MATERIALS PROVIDED:
------
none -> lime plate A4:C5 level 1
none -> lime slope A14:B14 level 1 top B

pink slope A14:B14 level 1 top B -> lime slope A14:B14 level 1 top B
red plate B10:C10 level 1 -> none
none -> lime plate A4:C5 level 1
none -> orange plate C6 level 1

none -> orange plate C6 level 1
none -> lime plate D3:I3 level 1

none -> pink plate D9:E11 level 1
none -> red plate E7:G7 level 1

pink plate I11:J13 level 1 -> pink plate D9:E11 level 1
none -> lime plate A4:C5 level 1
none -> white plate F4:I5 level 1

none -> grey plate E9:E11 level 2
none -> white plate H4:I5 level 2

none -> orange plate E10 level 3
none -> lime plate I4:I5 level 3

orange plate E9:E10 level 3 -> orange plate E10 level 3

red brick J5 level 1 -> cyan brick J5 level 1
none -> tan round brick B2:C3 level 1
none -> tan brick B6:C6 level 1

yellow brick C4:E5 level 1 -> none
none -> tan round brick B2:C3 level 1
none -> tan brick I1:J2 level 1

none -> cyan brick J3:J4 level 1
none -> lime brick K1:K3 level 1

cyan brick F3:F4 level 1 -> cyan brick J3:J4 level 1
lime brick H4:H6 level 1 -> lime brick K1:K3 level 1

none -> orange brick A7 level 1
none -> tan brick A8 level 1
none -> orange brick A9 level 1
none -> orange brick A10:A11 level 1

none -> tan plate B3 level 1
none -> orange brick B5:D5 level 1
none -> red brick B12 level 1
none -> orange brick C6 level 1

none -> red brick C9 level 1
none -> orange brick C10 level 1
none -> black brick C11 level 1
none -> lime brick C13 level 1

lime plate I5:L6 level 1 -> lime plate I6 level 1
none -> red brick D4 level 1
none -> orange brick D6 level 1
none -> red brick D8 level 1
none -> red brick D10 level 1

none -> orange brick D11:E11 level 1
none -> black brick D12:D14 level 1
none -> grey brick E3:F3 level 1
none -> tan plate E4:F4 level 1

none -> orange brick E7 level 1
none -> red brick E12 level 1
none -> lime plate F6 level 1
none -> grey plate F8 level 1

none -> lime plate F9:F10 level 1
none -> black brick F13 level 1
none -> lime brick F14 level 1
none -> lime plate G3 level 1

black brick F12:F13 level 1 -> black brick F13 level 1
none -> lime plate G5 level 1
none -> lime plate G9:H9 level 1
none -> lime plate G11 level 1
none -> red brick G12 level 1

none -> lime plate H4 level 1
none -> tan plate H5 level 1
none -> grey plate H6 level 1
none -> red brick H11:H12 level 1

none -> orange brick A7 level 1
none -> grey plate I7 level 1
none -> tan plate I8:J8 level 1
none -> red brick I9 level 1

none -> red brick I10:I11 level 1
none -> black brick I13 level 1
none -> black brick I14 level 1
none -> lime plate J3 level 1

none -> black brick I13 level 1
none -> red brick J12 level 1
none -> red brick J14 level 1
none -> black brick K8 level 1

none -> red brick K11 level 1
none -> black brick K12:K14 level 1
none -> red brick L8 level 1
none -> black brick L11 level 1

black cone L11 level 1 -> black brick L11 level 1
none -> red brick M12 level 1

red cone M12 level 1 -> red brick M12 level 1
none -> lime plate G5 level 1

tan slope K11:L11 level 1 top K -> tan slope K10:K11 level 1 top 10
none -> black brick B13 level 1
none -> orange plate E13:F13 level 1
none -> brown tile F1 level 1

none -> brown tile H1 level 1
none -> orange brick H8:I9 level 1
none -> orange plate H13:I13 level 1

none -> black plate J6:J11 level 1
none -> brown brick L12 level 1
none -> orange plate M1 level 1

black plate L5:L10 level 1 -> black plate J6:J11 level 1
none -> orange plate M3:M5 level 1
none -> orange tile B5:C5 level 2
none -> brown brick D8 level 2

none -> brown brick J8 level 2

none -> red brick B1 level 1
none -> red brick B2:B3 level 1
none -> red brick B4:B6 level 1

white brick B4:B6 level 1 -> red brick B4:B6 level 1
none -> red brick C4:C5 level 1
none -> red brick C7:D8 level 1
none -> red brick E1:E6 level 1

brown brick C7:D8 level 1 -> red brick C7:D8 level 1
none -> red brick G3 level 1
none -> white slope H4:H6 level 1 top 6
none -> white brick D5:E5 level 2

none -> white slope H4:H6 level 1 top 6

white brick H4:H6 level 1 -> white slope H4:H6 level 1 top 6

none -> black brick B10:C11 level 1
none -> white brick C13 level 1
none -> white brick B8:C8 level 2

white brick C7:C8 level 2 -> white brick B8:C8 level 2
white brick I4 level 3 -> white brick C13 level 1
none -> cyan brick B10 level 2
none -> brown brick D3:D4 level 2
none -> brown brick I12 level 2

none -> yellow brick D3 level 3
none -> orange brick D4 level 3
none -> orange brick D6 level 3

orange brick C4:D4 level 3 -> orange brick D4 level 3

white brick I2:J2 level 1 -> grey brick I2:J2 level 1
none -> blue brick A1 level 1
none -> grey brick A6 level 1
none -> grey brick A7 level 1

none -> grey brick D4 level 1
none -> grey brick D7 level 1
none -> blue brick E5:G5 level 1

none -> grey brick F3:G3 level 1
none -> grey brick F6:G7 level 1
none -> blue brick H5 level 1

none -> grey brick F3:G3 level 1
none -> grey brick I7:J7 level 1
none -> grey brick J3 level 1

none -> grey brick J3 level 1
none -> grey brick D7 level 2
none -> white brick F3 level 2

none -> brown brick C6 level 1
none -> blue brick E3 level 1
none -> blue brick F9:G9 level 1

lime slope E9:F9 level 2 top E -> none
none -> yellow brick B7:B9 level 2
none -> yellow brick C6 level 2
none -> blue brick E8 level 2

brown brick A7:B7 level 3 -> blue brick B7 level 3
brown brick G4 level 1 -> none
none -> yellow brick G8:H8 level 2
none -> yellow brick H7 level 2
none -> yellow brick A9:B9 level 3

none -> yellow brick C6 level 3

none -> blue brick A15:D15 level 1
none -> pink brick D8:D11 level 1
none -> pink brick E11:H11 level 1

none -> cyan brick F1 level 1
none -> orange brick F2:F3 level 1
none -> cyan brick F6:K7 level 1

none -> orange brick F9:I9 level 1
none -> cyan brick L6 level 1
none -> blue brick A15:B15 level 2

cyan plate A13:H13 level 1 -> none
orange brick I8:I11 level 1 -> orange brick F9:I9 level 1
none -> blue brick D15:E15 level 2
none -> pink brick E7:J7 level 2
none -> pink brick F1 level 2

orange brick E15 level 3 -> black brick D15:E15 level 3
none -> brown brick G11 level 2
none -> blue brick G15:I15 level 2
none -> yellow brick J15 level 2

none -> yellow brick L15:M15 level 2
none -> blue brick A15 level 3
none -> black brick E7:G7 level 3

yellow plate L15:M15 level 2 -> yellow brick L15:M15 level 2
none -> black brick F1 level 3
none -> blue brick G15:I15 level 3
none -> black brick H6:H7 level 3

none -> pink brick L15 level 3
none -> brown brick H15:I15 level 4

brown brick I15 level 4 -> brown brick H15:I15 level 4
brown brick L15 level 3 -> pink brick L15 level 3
------
WHAT IS EXPECTED: Send back exactly the lines of the listing above starting at the one with "none -> white plate F4:I5 level 1" and ending at the one with "none -> orange brick D6 level 1", inclusive, and no others.

ANSWER TO THE PROBLEM:
none -> white plate F4:I5 level 1

none -> grey plate E9:E11 level 2
none -> white plate H4:I5 level 2

none -> orange plate E10 level 3
none -> lime plate I4:I5 level 3

orange plate E9:E10 level 3 -> orange plate E10 level 3

red brick J5 level 1 -> cyan brick J5 level 1
none -> tan round brick B2:C3 level 1
none -> tan brick B6:C6 level 1

yellow brick C4:E5 level 1 -> none
none -> tan round brick B2:C3 level 1
none -> tan brick I1:J2 level 1

none -> cyan brick J3:J4 level 1
none -> lime brick K1:K3 level 1

cyan brick F3:F4 level 1 -> cyan brick J3:J4 level 1
lime brick H4:H6 level 1 -> lime brick K1:K3 level 1

none -> orange brick A7 level 1
none -> tan brick A8 level 1
none -> orange brick A9 level 1
none -> orange brick A10:A11 level 1

none -> tan plate B3 level 1
none -> orange brick B5:D5 level 1
none -> red brick B12 level 1
none -> orange brick C6 level 1

none -> red brick C9 level 1
none -> orange brick C10 level 1
none -> black brick C11 level 1
none -> lime brick C13 level 1

lime plate I5:L6 level 1 -> lime plate I6 level 1
none -> red brick D4 level 1
none -> orange brick D6 level 1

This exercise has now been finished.